• [Supplied material]
---

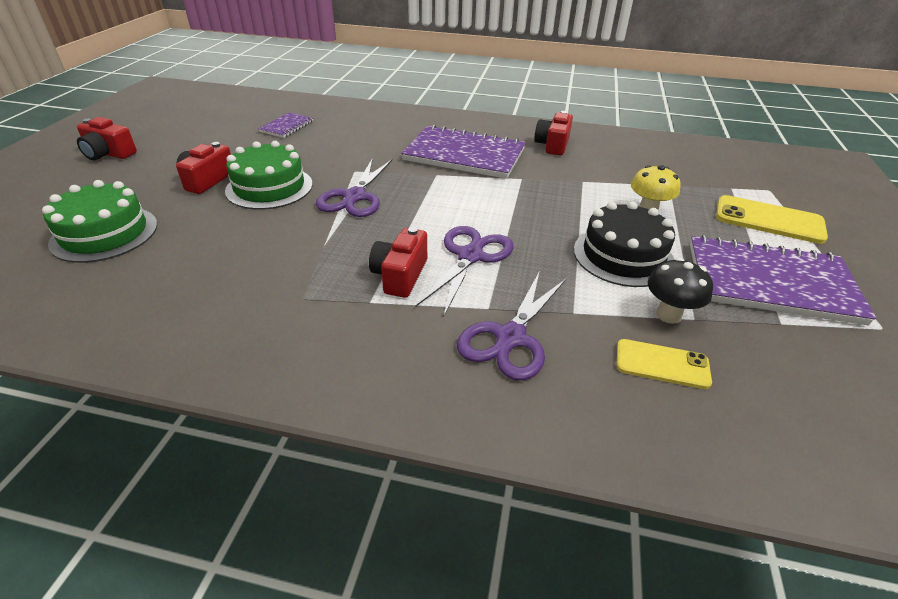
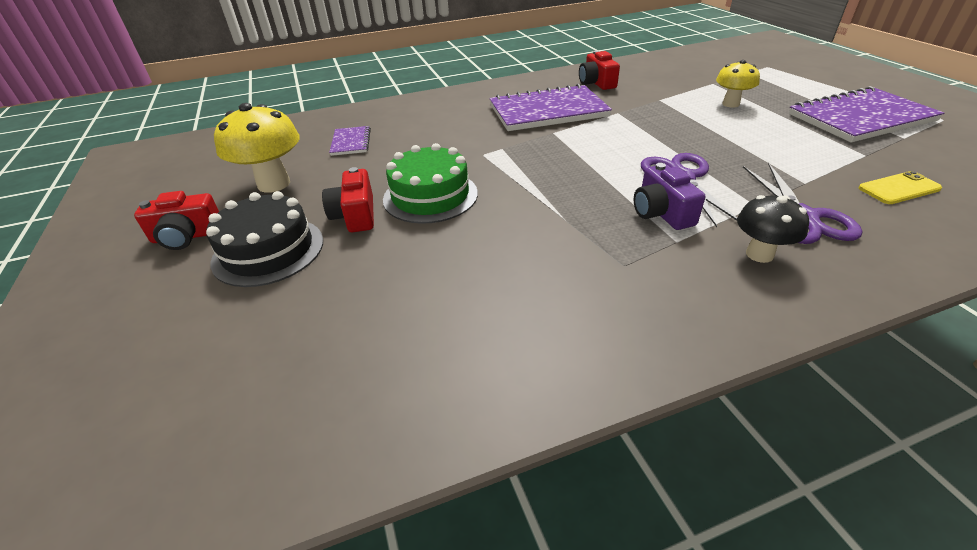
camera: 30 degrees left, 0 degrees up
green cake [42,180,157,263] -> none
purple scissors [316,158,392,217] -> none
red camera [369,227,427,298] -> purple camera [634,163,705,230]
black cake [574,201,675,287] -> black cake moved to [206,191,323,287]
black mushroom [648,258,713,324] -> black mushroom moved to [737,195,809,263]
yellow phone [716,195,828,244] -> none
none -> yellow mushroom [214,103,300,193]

---

• [Task item]
Copy each line of the records containing the string "moved".

• [Response below]
black cake [574,201,675,287] -> black cake moved to [206,191,323,287]
black mushroom [648,258,713,324] -> black mushroom moved to [737,195,809,263]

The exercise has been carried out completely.